··· Раздел данных ···

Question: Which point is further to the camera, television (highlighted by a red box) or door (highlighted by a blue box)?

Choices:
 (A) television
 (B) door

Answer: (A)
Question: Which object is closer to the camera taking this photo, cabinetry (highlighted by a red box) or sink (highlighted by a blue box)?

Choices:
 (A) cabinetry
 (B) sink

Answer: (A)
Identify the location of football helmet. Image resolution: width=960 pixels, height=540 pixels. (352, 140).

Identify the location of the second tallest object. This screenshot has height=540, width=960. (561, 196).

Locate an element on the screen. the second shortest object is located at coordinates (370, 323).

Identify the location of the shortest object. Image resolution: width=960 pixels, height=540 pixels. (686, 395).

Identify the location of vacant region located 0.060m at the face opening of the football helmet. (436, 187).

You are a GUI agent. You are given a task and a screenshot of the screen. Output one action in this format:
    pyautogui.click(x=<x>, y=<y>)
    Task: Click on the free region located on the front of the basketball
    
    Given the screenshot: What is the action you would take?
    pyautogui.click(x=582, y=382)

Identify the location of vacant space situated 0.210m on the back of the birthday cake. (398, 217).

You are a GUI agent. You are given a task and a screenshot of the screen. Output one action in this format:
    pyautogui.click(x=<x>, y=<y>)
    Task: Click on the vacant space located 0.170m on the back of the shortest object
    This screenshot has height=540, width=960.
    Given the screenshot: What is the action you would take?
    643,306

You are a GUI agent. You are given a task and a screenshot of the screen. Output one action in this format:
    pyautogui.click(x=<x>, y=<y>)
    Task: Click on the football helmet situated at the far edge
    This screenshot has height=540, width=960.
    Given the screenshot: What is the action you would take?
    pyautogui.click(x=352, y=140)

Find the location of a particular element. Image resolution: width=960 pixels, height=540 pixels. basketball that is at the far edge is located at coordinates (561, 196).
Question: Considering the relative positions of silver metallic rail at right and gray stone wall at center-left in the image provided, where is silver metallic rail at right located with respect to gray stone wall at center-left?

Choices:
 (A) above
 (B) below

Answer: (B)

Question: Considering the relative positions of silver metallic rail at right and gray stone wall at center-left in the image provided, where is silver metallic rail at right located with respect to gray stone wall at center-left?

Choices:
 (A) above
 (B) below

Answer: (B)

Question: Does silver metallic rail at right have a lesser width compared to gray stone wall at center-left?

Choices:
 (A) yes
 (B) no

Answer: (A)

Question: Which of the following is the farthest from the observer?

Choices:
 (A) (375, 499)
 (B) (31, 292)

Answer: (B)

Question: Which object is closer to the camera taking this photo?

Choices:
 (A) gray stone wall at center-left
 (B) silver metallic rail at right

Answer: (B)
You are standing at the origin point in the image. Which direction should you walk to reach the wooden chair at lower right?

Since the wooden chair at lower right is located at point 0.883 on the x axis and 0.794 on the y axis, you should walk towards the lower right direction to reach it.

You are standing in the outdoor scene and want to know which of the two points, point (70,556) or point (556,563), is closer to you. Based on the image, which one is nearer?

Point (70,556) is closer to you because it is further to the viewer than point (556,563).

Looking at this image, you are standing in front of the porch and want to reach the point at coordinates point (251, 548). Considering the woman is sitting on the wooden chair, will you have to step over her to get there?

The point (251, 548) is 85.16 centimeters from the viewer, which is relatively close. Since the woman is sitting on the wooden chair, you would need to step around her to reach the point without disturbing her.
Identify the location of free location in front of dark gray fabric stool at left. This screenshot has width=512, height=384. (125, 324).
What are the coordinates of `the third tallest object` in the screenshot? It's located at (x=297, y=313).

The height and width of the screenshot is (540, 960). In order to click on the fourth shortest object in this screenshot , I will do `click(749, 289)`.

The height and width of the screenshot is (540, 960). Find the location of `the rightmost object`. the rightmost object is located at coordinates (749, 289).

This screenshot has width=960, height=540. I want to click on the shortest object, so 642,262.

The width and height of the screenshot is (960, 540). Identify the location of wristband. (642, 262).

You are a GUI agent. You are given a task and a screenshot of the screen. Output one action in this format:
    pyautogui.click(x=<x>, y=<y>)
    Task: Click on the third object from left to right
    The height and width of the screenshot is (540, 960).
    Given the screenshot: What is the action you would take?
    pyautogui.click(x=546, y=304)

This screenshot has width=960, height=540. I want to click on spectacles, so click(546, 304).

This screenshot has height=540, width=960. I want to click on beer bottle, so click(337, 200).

···

(Задание)
Пожалуйста, воспроизведите все записи выше слово в слово, не меняя ни одной строки.

(Итоговый результат)
Question: Which point is further to the camera, television (highlighted by a red box) or door (highlighted by a blue box)?

Choices:
 (A) television
 (B) door

Answer: (A)
Question: Which object is closer to the camera taking this photo, cabinetry (highlighted by a red box) or sink (highlighted by a blue box)?

Choices:
 (A) cabinetry
 (B) sink

Answer: (A)
Identify the location of football helmet. Image resolution: width=960 pixels, height=540 pixels. (352, 140).

Identify the location of the second tallest object. This screenshot has height=540, width=960. (561, 196).

Locate an element on the screen. the second shortest object is located at coordinates (370, 323).

Identify the location of the shortest object. Image resolution: width=960 pixels, height=540 pixels. (686, 395).

Identify the location of vacant region located 0.060m at the face opening of the football helmet. (436, 187).

You are a GUI agent. You are given a task and a screenshot of the screen. Output one action in this format:
    pyautogui.click(x=<x>, y=<y>)
    Task: Click on the free region located on the front of the basketball
    
    Given the screenshot: What is the action you would take?
    pyautogui.click(x=582, y=382)

Identify the location of vacant space situated 0.210m on the back of the birthday cake. (398, 217).

You are a GUI agent. You are given a task and a screenshot of the screen. Output one action in this format:
    pyautogui.click(x=<x>, y=<y>)
    Task: Click on the vacant space located 0.170m on the back of the shortest object
    This screenshot has height=540, width=960.
    Given the screenshot: What is the action you would take?
    643,306

You are a GUI agent. You are given a task and a screenshot of the screen. Output one action in this format:
    pyautogui.click(x=<x>, y=<y>)
    Task: Click on the football helmet situated at the far edge
    This screenshot has height=540, width=960.
    Given the screenshot: What is the action you would take?
    pyautogui.click(x=352, y=140)

Find the location of a particular element. Image resolution: width=960 pixels, height=540 pixels. basketball that is at the far edge is located at coordinates (561, 196).
Question: Considering the relative positions of silver metallic rail at right and gray stone wall at center-left in the image provided, where is silver metallic rail at right located with respect to gray stone wall at center-left?

Choices:
 (A) above
 (B) below

Answer: (B)

Question: Considering the relative positions of silver metallic rail at right and gray stone wall at center-left in the image provided, where is silver metallic rail at right located with respect to gray stone wall at center-left?

Choices:
 (A) above
 (B) below

Answer: (B)

Question: Does silver metallic rail at right have a lesser width compared to gray stone wall at center-left?

Choices:
 (A) yes
 (B) no

Answer: (A)

Question: Which of the following is the farthest from the observer?

Choices:
 (A) (375, 499)
 (B) (31, 292)

Answer: (B)

Question: Which object is closer to the camera taking this photo?

Choices:
 (A) gray stone wall at center-left
 (B) silver metallic rail at right

Answer: (B)
You are standing at the origin point in the image. Which direction should you walk to reach the wooden chair at lower right?

Since the wooden chair at lower right is located at point 0.883 on the x axis and 0.794 on the y axis, you should walk towards the lower right direction to reach it.

You are standing in the outdoor scene and want to know which of the two points, point (70,556) or point (556,563), is closer to you. Based on the image, which one is nearer?

Point (70,556) is closer to you because it is further to the viewer than point (556,563).

Looking at this image, you are standing in front of the porch and want to reach the point at coordinates point (251, 548). Considering the woman is sitting on the wooden chair, will you have to step over her to get there?

The point (251, 548) is 85.16 centimeters from the viewer, which is relatively close. Since the woman is sitting on the wooden chair, you would need to step around her to reach the point without disturbing her.
Identify the location of free location in front of dark gray fabric stool at left. This screenshot has width=512, height=384. (125, 324).
What are the coordinates of `the third tallest object` in the screenshot? It's located at (x=297, y=313).

The height and width of the screenshot is (540, 960). In order to click on the fourth shortest object in this screenshot , I will do `click(749, 289)`.

The height and width of the screenshot is (540, 960). Find the location of `the rightmost object`. the rightmost object is located at coordinates (749, 289).

This screenshot has width=960, height=540. I want to click on the shortest object, so 642,262.

The width and height of the screenshot is (960, 540). Identify the location of wristband. (642, 262).

You are a GUI agent. You are given a task and a screenshot of the screen. Output one action in this format:
    pyautogui.click(x=<x>, y=<y>)
    Task: Click on the third object from left to right
    The height and width of the screenshot is (540, 960).
    Given the screenshot: What is the action you would take?
    pyautogui.click(x=546, y=304)

This screenshot has width=960, height=540. I want to click on spectacles, so click(546, 304).

This screenshot has height=540, width=960. I want to click on beer bottle, so click(337, 200).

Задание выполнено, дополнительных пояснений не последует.